• Exercise aim
Where in the data below does the word "down" appear? Copy each line that holds it.

• Stored data

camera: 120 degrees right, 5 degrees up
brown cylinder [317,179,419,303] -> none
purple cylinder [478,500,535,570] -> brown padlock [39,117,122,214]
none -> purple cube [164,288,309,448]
...
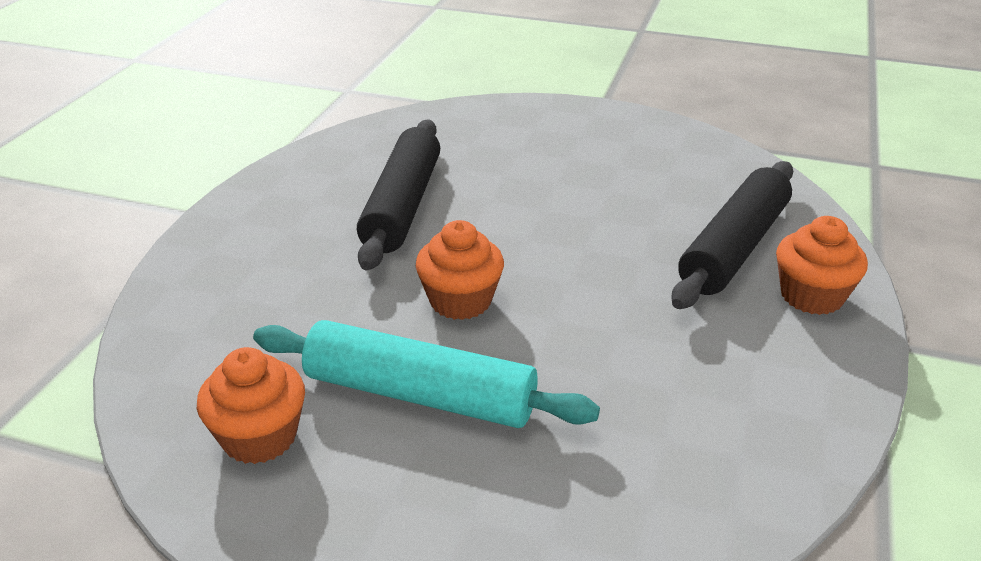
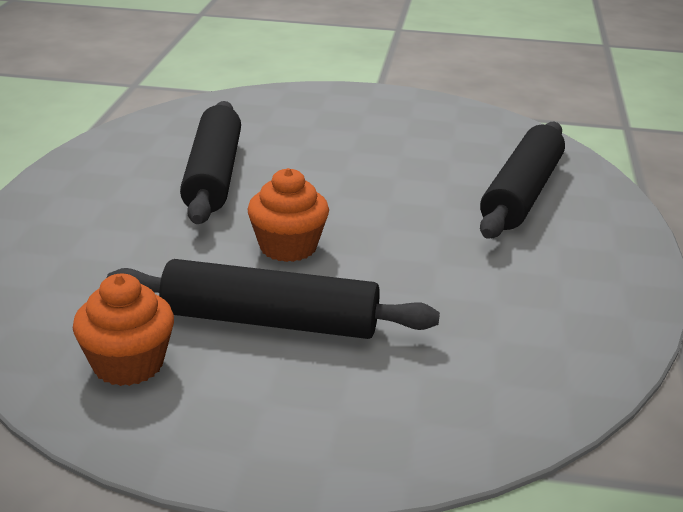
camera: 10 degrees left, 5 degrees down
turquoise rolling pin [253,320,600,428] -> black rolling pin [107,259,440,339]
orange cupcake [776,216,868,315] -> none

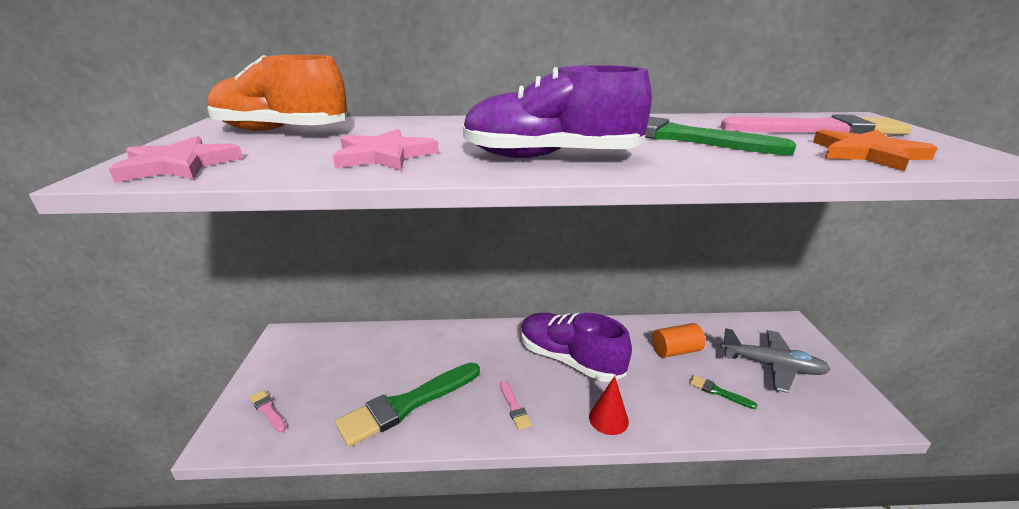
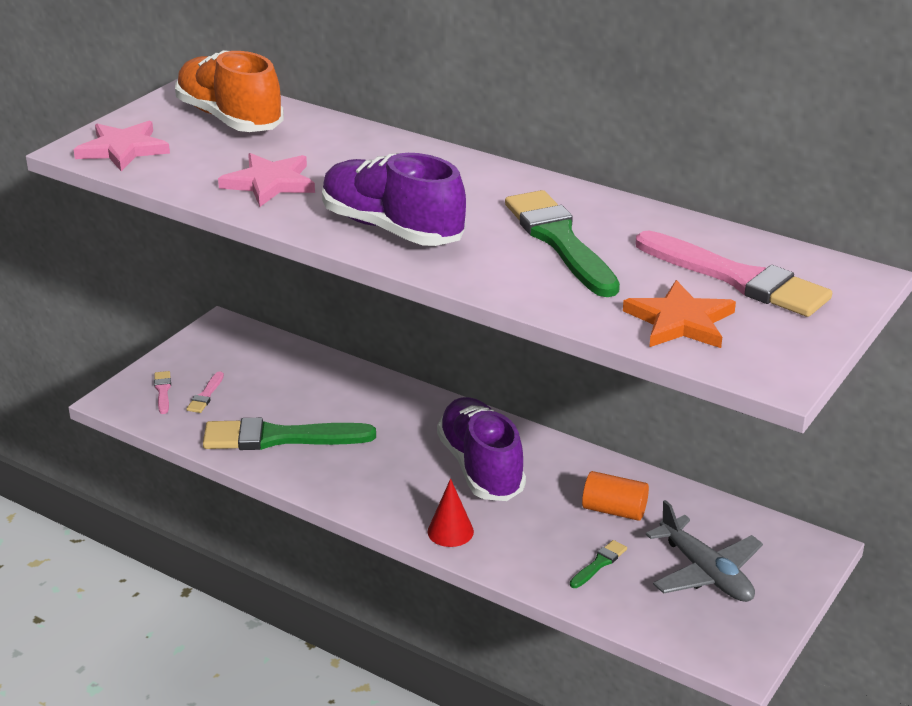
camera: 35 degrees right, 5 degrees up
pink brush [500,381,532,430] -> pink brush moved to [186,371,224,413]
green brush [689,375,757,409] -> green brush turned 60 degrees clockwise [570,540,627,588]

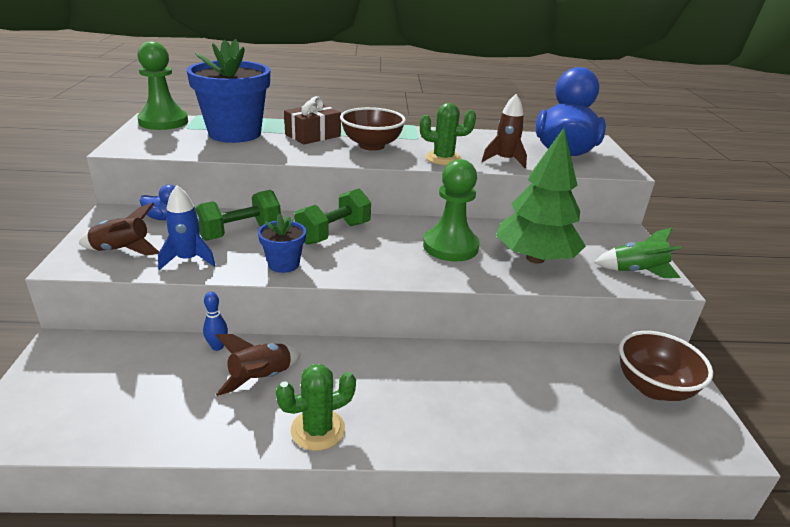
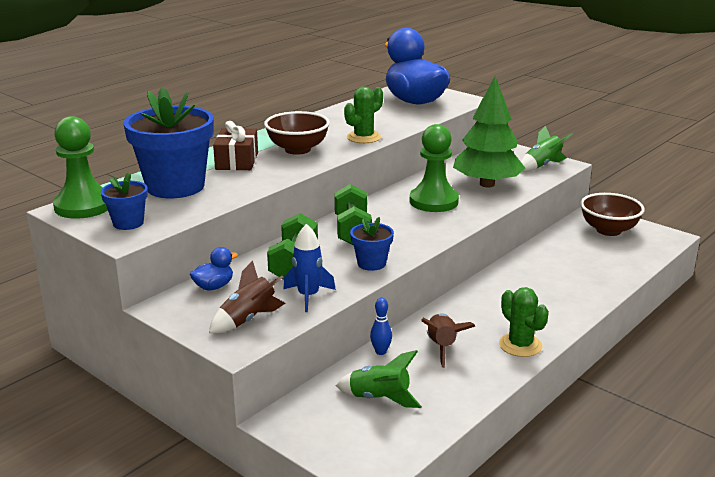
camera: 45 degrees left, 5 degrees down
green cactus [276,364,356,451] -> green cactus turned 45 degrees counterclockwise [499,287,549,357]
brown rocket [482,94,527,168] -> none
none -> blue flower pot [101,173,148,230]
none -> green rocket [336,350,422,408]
* * *
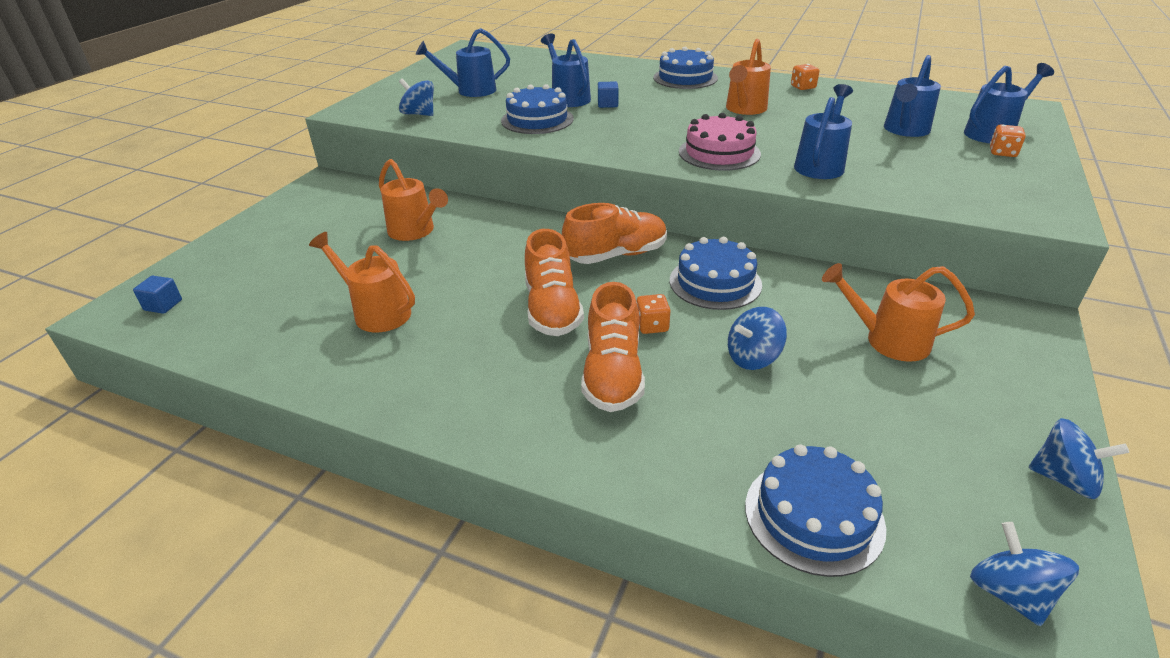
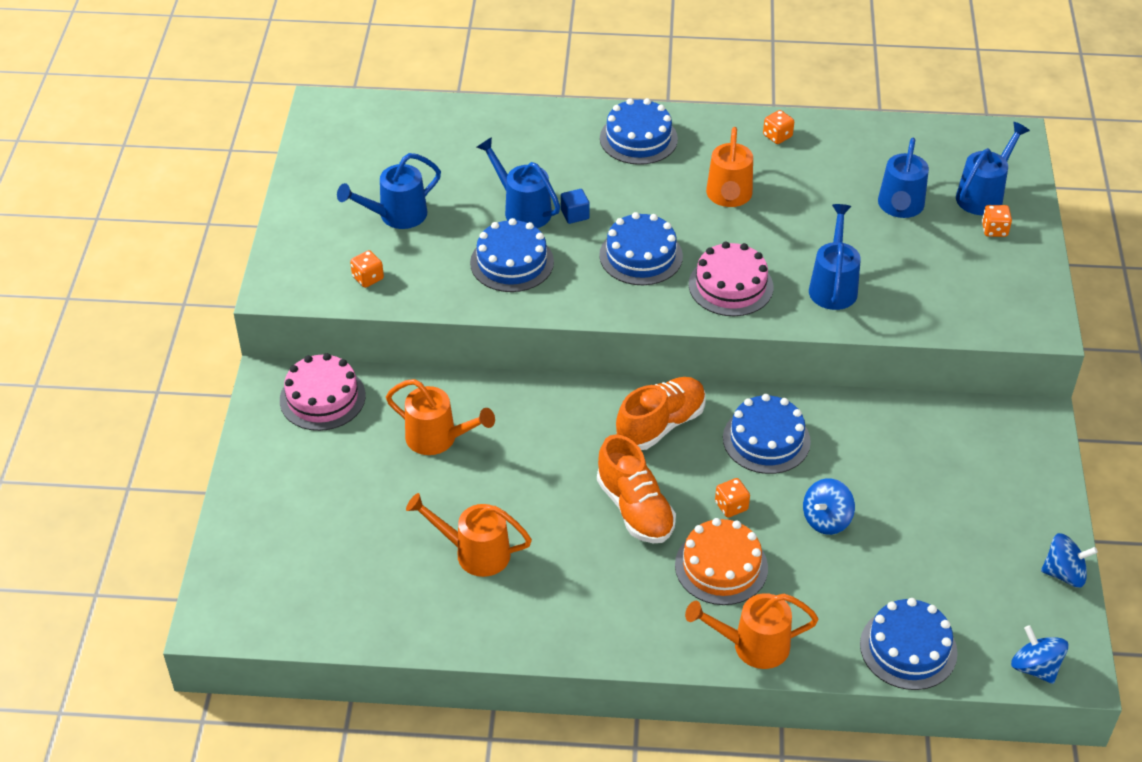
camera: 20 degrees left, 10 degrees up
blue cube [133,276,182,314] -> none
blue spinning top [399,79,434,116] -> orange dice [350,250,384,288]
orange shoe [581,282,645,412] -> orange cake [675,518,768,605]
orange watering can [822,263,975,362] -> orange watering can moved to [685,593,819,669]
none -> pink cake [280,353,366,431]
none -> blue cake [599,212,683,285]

• Expected output
camera: 10 degrees left, 5 degrees down
camera: 45 degrees left, 5 degrees down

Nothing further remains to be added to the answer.